Problem: An exact copy of every entry is required, without the pictures.
Provided records Start Marker
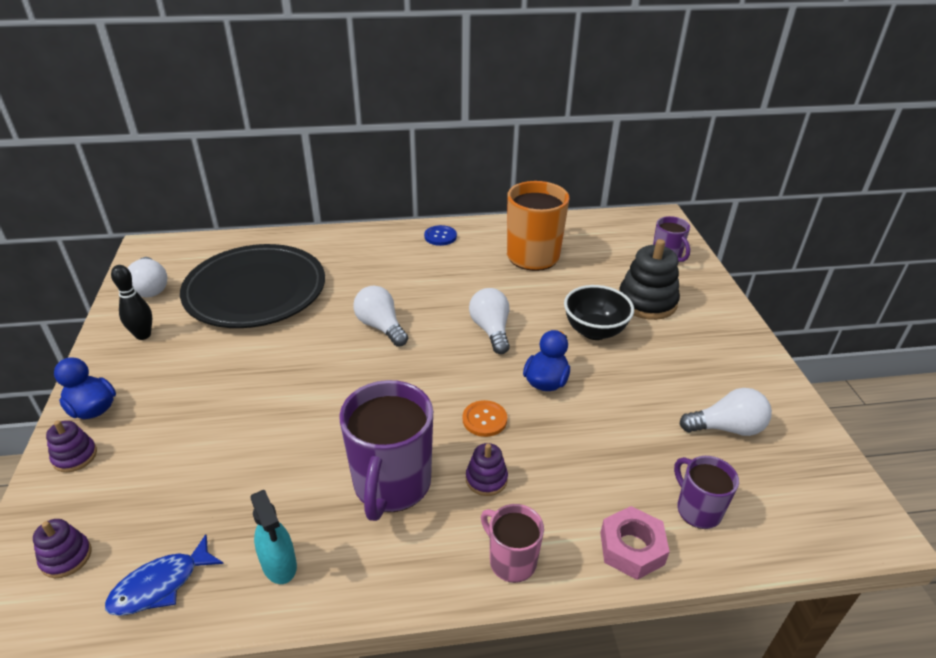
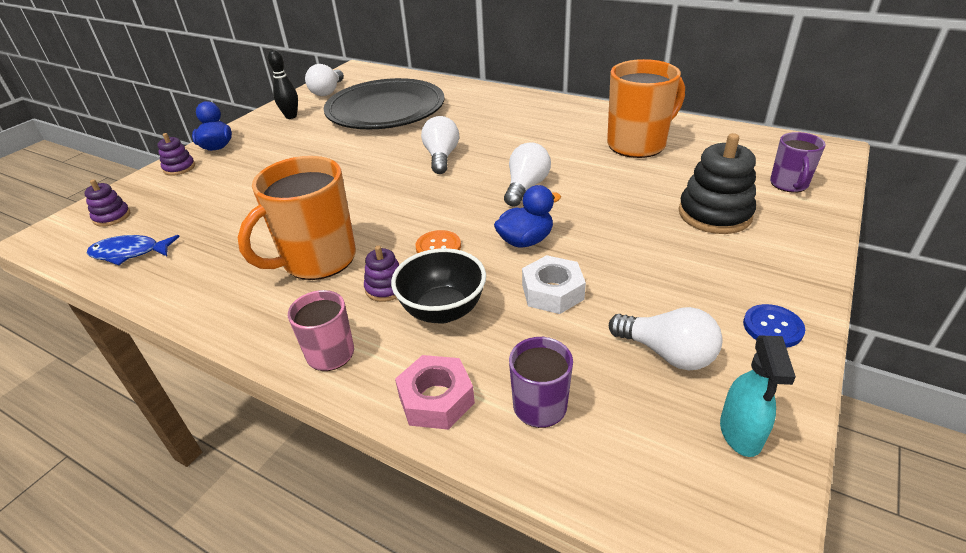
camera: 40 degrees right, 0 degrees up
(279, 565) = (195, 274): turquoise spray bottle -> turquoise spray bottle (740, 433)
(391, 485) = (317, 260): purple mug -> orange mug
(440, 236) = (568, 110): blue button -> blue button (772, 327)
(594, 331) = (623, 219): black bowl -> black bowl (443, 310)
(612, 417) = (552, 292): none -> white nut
Provided records End Marker
Answer to the problem:
camera: 40 degrees right, 0 degrees up
(279, 565) = (195, 274): turquoise spray bottle -> turquoise spray bottle (740, 433)
(391, 485) = (317, 260): purple mug -> orange mug
(440, 236) = (568, 110): blue button -> blue button (772, 327)
(594, 331) = (623, 219): black bowl -> black bowl (443, 310)
(612, 417) = (552, 292): none -> white nut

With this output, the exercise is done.